● TO DO:
Go over the records and copy every line with the string "turquoise".

● LISTED ENTRIES:
--

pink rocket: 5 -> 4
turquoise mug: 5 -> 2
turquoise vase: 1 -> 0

--

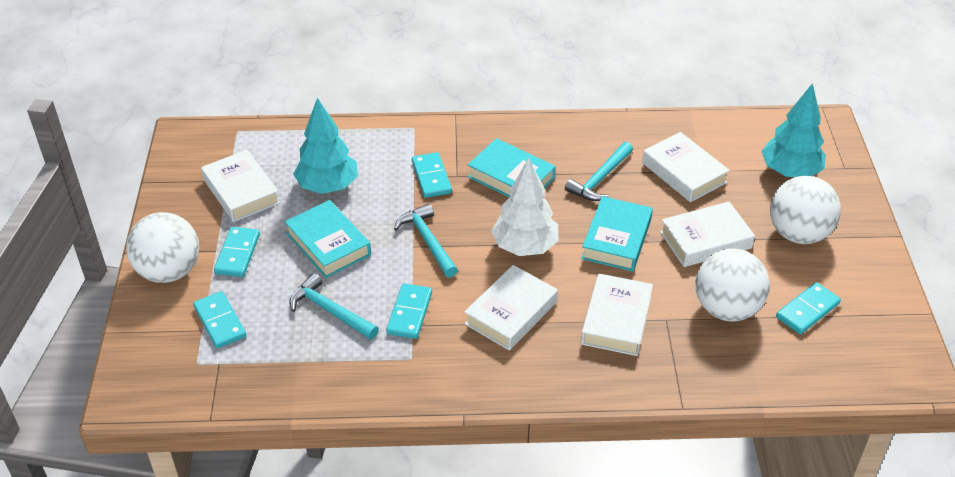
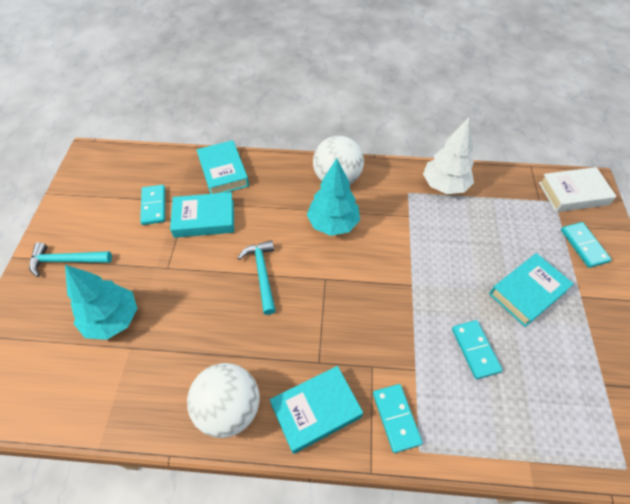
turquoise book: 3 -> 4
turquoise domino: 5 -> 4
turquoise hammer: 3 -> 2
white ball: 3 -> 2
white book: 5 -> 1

--

● THE COMPLETED TASK:
turquoise mug: 5 -> 2
turquoise vase: 1 -> 0
turquoise book: 3 -> 4
turquoise domino: 5 -> 4
turquoise hammer: 3 -> 2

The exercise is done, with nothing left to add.